**Extracted data entries**

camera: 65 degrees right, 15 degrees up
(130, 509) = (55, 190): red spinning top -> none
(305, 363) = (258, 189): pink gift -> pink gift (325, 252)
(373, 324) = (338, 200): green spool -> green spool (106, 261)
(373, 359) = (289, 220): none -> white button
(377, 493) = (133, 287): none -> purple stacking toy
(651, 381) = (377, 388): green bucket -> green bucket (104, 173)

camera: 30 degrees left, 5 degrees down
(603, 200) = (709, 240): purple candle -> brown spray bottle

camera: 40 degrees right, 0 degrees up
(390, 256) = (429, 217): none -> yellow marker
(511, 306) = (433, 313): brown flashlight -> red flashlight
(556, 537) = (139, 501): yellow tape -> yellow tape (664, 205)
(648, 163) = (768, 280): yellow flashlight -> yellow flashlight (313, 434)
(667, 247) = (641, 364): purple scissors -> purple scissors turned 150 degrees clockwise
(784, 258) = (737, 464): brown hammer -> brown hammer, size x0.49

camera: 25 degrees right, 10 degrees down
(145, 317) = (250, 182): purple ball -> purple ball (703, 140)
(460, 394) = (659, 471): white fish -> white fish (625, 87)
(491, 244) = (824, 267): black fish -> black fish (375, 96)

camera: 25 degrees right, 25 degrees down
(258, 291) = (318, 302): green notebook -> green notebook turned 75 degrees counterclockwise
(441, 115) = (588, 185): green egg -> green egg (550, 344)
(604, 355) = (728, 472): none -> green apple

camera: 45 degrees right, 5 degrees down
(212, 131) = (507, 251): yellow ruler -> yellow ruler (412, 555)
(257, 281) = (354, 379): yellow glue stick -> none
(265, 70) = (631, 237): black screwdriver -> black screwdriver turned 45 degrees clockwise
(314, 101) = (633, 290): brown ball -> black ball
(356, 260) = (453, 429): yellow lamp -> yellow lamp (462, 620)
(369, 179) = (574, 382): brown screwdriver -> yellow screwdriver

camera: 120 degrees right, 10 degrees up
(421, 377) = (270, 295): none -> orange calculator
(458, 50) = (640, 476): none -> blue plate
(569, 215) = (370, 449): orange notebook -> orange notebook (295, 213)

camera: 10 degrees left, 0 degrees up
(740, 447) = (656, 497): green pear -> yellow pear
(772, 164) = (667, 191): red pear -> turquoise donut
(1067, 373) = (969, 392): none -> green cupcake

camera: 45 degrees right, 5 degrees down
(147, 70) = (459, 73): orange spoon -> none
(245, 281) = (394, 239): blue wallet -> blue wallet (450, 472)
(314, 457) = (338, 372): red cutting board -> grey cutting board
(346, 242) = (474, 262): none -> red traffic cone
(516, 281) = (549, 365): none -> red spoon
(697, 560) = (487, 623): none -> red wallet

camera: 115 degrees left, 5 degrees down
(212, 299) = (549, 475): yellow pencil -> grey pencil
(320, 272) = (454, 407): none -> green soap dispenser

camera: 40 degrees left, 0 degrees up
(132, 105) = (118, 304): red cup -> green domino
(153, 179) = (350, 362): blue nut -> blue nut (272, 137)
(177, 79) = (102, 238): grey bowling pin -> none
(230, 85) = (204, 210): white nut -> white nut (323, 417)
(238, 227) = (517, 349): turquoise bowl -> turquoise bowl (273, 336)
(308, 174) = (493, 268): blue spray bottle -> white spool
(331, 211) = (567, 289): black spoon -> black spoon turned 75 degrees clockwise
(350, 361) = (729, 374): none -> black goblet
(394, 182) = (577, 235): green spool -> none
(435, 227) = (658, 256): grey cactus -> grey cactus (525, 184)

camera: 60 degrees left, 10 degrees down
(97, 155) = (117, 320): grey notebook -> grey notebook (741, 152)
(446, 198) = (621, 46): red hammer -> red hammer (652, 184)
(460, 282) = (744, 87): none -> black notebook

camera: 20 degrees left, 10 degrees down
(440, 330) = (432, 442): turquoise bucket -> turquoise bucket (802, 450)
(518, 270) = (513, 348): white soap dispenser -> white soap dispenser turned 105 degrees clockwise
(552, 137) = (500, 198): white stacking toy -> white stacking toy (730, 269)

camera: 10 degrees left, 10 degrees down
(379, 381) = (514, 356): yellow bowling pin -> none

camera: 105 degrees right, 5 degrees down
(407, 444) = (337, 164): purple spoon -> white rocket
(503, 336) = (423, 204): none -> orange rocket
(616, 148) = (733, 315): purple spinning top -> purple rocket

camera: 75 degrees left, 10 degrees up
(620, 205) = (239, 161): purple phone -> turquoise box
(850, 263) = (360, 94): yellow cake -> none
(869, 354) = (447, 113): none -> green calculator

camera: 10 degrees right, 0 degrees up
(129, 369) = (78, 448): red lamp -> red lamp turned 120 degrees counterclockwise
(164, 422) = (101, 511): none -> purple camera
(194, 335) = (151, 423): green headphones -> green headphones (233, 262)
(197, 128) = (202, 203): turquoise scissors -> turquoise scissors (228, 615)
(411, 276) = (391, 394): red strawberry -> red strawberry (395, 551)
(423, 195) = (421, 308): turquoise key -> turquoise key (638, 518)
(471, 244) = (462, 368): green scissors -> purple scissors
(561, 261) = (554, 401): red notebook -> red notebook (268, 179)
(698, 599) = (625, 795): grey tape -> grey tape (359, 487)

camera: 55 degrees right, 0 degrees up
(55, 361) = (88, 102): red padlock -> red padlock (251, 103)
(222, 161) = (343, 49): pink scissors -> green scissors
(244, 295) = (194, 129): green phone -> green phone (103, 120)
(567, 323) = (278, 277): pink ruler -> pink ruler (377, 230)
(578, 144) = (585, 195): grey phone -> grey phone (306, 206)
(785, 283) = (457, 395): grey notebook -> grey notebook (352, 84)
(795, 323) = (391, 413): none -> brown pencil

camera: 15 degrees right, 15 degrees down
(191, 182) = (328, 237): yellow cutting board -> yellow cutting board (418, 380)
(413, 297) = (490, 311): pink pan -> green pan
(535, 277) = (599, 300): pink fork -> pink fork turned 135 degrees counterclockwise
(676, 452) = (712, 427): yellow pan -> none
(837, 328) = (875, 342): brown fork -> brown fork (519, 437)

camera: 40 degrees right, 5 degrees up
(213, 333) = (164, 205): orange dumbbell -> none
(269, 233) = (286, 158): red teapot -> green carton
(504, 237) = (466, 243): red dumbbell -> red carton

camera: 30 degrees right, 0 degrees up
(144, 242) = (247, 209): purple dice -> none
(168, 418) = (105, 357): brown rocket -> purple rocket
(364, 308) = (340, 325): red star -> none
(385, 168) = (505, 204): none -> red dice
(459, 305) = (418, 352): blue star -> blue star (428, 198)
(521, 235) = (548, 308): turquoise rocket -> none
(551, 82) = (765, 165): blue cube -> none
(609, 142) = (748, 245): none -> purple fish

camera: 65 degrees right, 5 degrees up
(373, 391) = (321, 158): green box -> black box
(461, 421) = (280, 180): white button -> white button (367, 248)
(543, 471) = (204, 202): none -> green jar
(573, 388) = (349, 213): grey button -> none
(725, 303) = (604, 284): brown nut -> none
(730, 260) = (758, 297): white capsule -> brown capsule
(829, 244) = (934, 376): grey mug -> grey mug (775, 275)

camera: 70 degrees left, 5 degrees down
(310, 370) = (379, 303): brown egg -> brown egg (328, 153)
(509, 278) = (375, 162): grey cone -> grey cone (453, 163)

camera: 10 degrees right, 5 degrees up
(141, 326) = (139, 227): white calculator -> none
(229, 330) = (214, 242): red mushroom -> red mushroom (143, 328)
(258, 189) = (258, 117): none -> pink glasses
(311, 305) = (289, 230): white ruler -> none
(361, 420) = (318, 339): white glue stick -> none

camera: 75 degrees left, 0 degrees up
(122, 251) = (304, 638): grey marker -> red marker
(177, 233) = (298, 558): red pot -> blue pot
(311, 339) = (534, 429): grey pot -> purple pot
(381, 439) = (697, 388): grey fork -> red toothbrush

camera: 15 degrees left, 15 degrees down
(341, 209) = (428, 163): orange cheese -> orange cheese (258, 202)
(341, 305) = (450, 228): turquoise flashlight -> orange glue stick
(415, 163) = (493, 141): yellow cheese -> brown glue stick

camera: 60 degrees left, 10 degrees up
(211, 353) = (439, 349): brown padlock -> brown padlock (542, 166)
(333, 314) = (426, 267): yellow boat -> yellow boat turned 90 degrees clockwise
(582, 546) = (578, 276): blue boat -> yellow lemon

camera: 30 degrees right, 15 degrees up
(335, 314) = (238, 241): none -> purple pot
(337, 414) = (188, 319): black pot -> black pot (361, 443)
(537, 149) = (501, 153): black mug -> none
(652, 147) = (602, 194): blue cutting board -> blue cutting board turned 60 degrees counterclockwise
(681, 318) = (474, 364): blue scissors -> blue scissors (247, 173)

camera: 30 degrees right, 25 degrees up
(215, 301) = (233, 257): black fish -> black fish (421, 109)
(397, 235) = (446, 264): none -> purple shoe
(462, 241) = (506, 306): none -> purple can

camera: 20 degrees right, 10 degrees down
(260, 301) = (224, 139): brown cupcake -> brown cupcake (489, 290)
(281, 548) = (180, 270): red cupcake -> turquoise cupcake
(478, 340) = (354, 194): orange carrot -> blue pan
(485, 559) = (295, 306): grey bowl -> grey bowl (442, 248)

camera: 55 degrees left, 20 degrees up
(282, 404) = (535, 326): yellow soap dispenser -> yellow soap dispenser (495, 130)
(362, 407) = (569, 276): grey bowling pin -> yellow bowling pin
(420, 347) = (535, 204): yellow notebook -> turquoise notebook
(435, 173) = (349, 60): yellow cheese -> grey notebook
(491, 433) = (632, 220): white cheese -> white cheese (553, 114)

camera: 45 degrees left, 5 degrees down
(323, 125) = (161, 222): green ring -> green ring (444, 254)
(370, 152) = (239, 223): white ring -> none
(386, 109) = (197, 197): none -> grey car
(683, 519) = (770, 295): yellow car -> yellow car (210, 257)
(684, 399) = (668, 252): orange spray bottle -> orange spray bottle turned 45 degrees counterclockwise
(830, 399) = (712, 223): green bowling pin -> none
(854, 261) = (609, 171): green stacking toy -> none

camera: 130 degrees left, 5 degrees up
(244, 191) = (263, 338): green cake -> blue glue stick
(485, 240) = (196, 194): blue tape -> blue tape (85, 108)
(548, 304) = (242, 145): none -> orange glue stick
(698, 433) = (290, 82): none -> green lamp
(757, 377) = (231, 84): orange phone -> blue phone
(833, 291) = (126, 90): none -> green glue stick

**Task objective**
Give an exact reproduction of the lines from the one with "(854, 261) = (609, 171): green" to the final line of the entries, including both.

**Expected answer**
(854, 261) = (609, 171): green stacking toy -> none

camera: 130 degrees left, 5 degrees up
(244, 191) = (263, 338): green cake -> blue glue stick
(485, 240) = (196, 194): blue tape -> blue tape (85, 108)
(548, 304) = (242, 145): none -> orange glue stick
(698, 433) = (290, 82): none -> green lamp
(757, 377) = (231, 84): orange phone -> blue phone
(833, 291) = (126, 90): none -> green glue stick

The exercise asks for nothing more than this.